* **Required action**:
Copy out every line of the data where the word "cone" is found.

* **Records shown**:

>>>>>

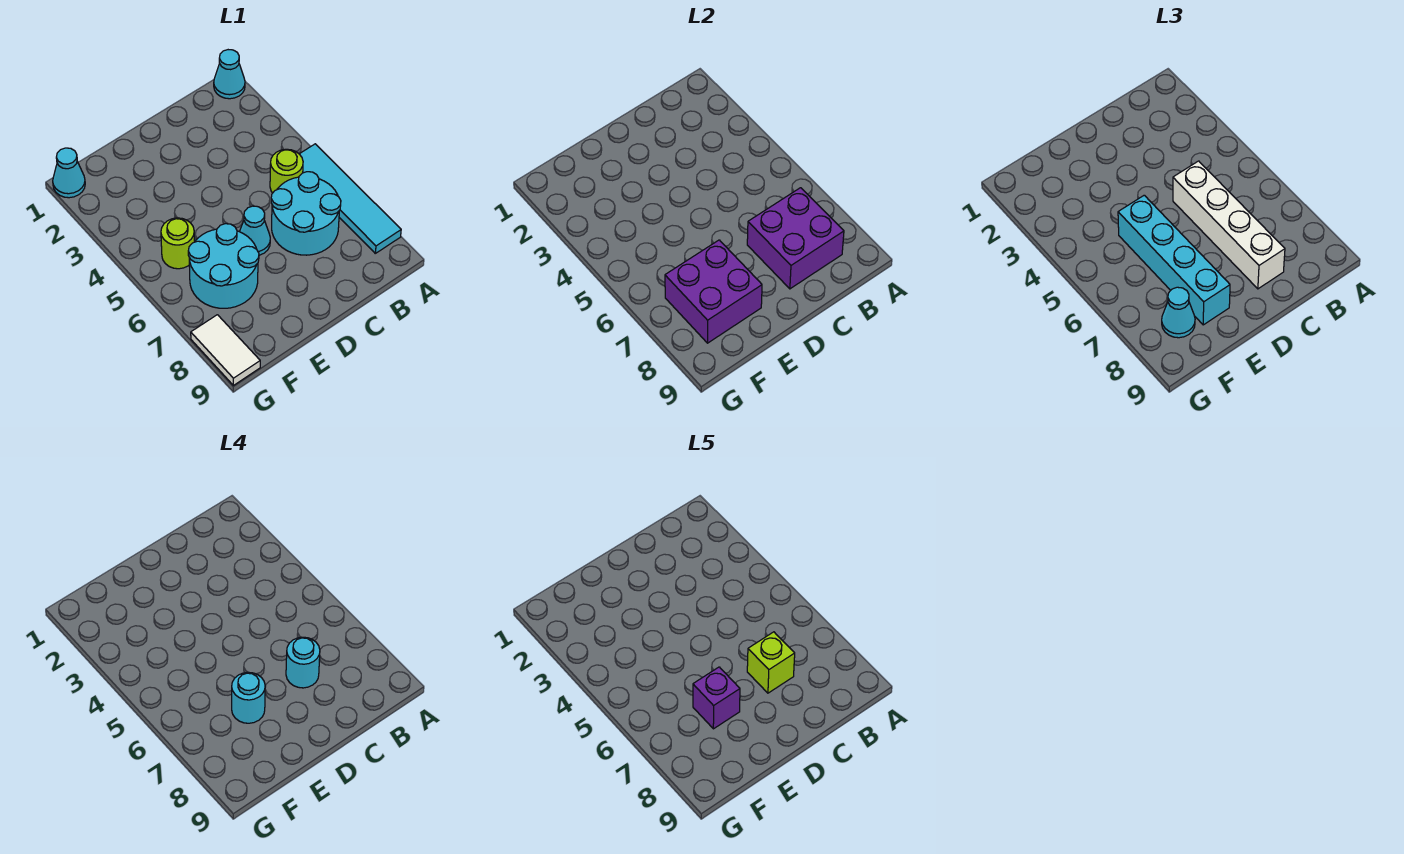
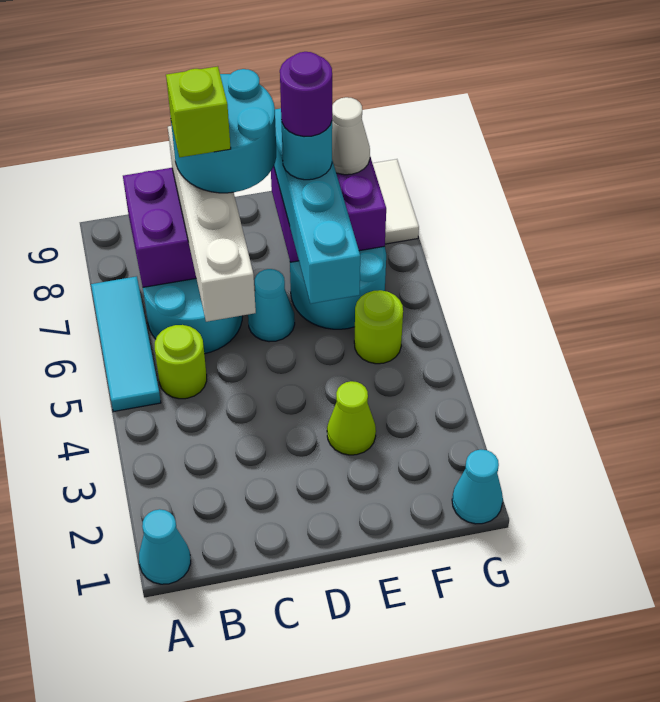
cyan tile A5:A8 level 1 -> cyan tile A5:A7 level 1
cyan round brick C7 level 4 -> cyan round brick C7:D8 level 4
none -> lime cone E3 level 1
purple brick E7 level 5 -> purple round brick E7 level 5
cyan cone F8 level 3 -> white cone F8 level 3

<<<<<

* **Response for this exercise**:
none -> lime cone E3 level 1
cyan cone F8 level 3 -> white cone F8 level 3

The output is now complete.